* **Task**
Look through the data below. Show each line where the string "grey" occurs.

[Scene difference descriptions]
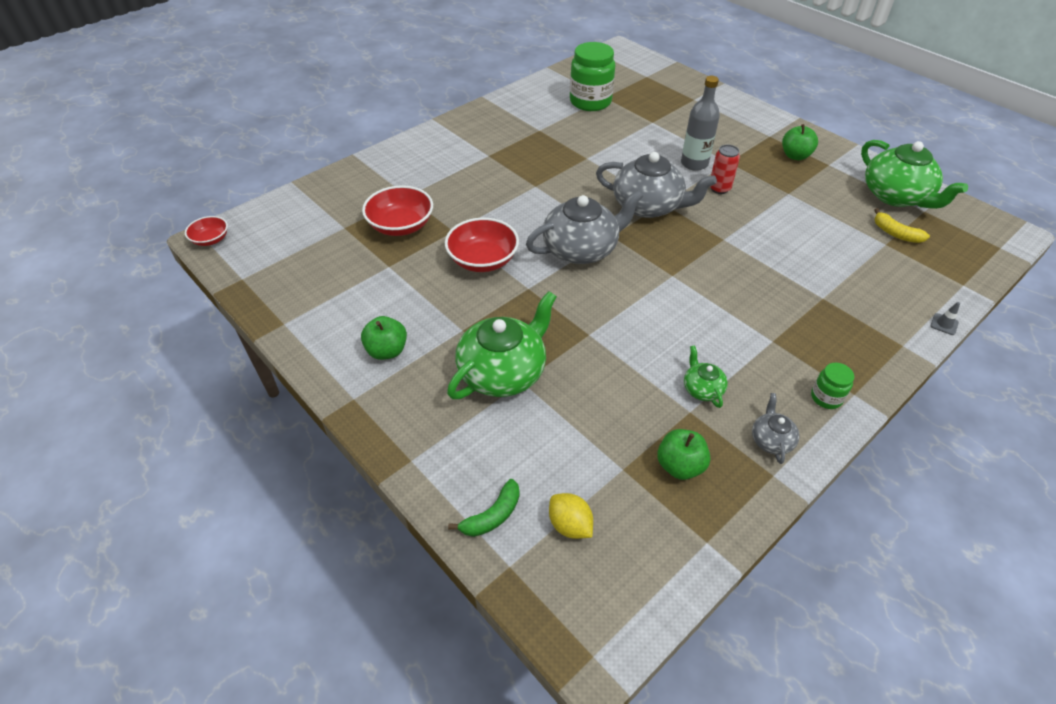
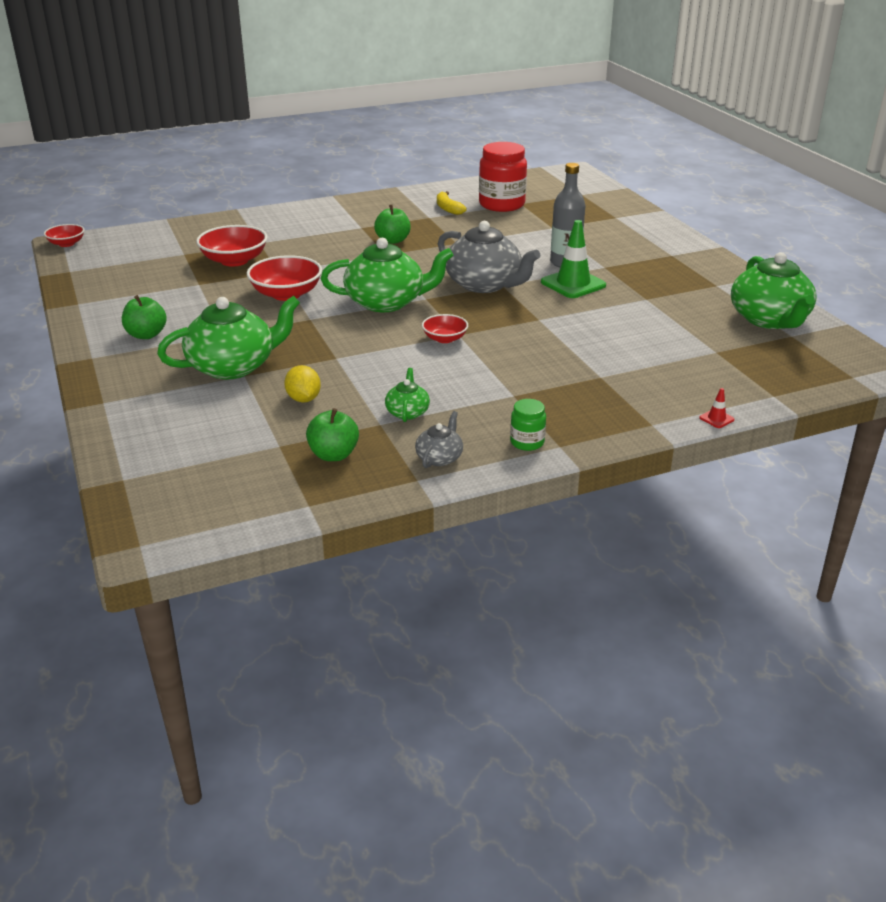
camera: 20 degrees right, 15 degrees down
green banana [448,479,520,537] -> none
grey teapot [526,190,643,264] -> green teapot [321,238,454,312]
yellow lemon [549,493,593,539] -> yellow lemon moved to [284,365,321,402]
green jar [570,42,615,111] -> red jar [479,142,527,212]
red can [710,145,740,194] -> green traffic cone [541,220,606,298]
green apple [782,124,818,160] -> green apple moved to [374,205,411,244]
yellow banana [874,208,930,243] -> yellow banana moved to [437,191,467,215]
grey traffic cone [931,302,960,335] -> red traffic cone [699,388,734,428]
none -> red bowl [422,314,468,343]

...

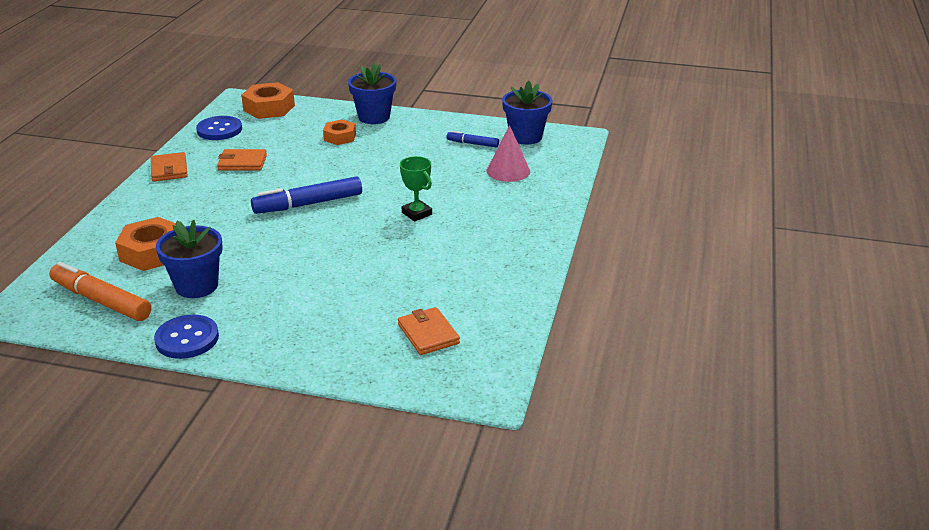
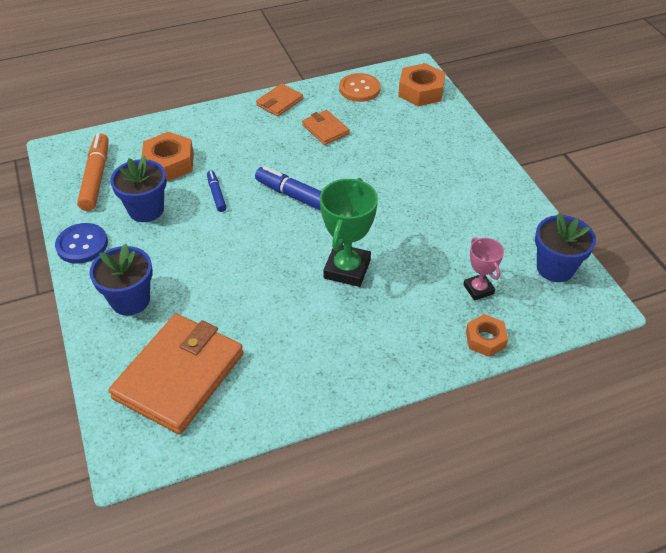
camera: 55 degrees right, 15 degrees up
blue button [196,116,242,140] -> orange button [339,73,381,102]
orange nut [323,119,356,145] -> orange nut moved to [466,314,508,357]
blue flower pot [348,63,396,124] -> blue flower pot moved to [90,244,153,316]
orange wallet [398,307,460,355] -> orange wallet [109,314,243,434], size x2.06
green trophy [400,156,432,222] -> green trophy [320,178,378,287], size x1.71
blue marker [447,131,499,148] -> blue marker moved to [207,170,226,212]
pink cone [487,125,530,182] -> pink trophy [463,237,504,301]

* **Response to this task**
grey teapot [526,190,643,264] -> green teapot [321,238,454,312]
grey traffic cone [931,302,960,335] -> red traffic cone [699,388,734,428]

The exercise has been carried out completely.